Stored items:
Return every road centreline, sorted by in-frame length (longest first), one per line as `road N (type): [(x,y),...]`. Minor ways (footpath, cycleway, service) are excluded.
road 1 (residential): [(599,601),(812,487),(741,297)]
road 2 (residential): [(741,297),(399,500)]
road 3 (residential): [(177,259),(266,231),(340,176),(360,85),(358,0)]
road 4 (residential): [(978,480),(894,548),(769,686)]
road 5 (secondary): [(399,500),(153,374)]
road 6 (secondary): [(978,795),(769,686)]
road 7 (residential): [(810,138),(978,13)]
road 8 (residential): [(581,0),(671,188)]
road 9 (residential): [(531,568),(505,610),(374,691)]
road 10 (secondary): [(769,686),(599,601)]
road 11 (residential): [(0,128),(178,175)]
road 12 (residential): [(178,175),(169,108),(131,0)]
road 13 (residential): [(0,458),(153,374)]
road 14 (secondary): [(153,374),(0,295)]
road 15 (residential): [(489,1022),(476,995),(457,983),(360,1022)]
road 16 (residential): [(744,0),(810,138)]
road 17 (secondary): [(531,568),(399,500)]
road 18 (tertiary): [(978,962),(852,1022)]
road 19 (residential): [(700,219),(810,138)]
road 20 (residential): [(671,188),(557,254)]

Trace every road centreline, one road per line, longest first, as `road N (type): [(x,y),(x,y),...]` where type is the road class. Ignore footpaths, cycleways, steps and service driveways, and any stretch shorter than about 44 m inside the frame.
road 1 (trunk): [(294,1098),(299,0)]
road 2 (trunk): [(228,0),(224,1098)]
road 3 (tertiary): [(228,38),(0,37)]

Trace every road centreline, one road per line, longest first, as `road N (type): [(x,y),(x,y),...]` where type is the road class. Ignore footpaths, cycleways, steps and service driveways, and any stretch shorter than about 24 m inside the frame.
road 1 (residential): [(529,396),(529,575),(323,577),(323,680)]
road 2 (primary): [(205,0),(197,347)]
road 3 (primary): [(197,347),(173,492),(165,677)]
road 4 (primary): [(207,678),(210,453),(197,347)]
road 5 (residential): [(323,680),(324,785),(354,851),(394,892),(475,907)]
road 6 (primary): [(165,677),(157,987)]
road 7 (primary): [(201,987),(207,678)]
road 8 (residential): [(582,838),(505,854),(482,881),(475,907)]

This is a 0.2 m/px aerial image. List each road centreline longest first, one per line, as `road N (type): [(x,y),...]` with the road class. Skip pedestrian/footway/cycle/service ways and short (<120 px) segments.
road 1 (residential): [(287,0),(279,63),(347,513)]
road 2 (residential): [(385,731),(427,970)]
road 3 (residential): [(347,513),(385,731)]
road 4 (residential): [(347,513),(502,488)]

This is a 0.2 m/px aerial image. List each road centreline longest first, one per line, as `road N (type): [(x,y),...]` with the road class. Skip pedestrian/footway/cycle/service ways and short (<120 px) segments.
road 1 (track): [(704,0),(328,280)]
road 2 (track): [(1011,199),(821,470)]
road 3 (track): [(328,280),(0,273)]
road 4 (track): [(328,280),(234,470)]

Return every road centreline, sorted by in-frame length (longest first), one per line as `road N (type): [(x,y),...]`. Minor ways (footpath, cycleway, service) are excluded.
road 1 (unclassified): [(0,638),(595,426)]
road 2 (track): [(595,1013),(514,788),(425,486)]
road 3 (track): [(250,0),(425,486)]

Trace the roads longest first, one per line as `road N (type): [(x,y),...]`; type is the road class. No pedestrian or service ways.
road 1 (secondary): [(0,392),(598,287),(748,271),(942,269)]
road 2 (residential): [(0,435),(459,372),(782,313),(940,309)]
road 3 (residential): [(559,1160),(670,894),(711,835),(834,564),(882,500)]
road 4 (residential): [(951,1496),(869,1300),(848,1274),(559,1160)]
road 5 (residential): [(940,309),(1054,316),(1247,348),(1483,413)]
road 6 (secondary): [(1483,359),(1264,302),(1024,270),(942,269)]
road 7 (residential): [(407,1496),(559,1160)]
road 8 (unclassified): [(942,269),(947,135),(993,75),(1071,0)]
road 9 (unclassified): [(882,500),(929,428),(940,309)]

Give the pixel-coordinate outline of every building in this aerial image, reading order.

TASK PROMPT:
All the lines above need to be printed again, exactly.

WRITTEN ANSWER:
Return every road centreline, sorted by in-frame length (longest first), one per line as `road N (type): [(x,y),...]`. Minor ways (footpath, cycleway, service) are excluded.
road 1 (residential): [(599,601),(812,487),(741,297)]
road 2 (residential): [(741,297),(399,500)]
road 3 (residential): [(177,259),(266,231),(340,176),(360,85),(358,0)]
road 4 (residential): [(978,480),(894,548),(769,686)]
road 5 (secondary): [(399,500),(153,374)]
road 6 (secondary): [(978,795),(769,686)]
road 7 (residential): [(810,138),(978,13)]
road 8 (residential): [(581,0),(671,188)]
road 9 (residential): [(531,568),(505,610),(374,691)]
road 10 (secondary): [(769,686),(599,601)]
road 11 (residential): [(0,128),(178,175)]
road 12 (residential): [(178,175),(169,108),(131,0)]
road 13 (residential): [(0,458),(153,374)]
road 14 (secondary): [(153,374),(0,295)]
road 15 (residential): [(489,1022),(476,995),(457,983),(360,1022)]
road 16 (residential): [(744,0),(810,138)]
road 17 (secondary): [(531,568),(399,500)]
road 18 (tertiary): [(978,962),(852,1022)]
road 19 (residential): [(700,219),(810,138)]
road 20 (residential): [(671,188),(557,254)]

Trace every road centreline, one road per line, longest first, as `road N (type): [(x,y),(x,y),...]` where type is the road class. Ignore footpaths, cycleways, steps and service driveways, and any stretch shorter than about 44 m inside the frame.
road 1 (trunk): [(294,1098),(299,0)]
road 2 (trunk): [(228,0),(224,1098)]
road 3 (tertiary): [(228,38),(0,37)]

Trace every road centreline, one road per line, longest first, as `road N (type): [(x,y),(x,y),...]` where type is the road class. Ignore footpaths, cycleways, steps and service driveways, and any stretch shorter than about 24 m inside the frame.
road 1 (residential): [(529,396),(529,575),(323,577),(323,680)]
road 2 (primary): [(205,0),(197,347)]
road 3 (primary): [(197,347),(173,492),(165,677)]
road 4 (primary): [(207,678),(210,453),(197,347)]
road 5 (residential): [(323,680),(324,785),(354,851),(394,892),(475,907)]
road 6 (primary): [(165,677),(157,987)]
road 7 (primary): [(201,987),(207,678)]
road 8 (residential): [(582,838),(505,854),(482,881),(475,907)]

This is a 0.2 m/px aerial image. List each road centreline longest first, one per line, as `road N (type): [(x,y),...]` with the road class. Skip pedestrian/footway/cycle/service ways and short (<120 px) segments.
road 1 (residential): [(287,0),(279,63),(347,513)]
road 2 (residential): [(385,731),(427,970)]
road 3 (residential): [(347,513),(385,731)]
road 4 (residential): [(347,513),(502,488)]

This is a 0.2 m/px aerial image. List each road centreline longest first, one per line, as `road N (type): [(x,y),...]` with the road class. Skip pedestrian/footway/cycle/service ways and short (<120 px) segments.
road 1 (track): [(704,0),(328,280)]
road 2 (track): [(1011,199),(821,470)]
road 3 (track): [(328,280),(0,273)]
road 4 (track): [(328,280),(234,470)]

Return every road centreline, sorted by in-frame length (longest first), one per line as `road N (type): [(x,y),...]`. Minor ways (footpath, cycleway, service) are excluded.
road 1 (unclassified): [(0,638),(595,426)]
road 2 (track): [(595,1013),(514,788),(425,486)]
road 3 (track): [(250,0),(425,486)]

Trace the roads longest first, one per line as `road N (type): [(x,y),...]`; type is the road class. No pedestrian or service ways.
road 1 (secondary): [(0,392),(598,287),(748,271),(942,269)]
road 2 (residential): [(0,435),(459,372),(782,313),(940,309)]
road 3 (residential): [(559,1160),(670,894),(711,835),(834,564),(882,500)]
road 4 (residential): [(951,1496),(869,1300),(848,1274),(559,1160)]
road 5 (residential): [(940,309),(1054,316),(1247,348),(1483,413)]
road 6 (secondary): [(1483,359),(1264,302),(1024,270),(942,269)]
road 7 (residential): [(407,1496),(559,1160)]
road 8 (unclassified): [(942,269),(947,135),(993,75),(1071,0)]
road 9 (unclassified): [(882,500),(929,428),(940,309)]

Give the pixel-coordinate outline of every building in this aerial image, reading order.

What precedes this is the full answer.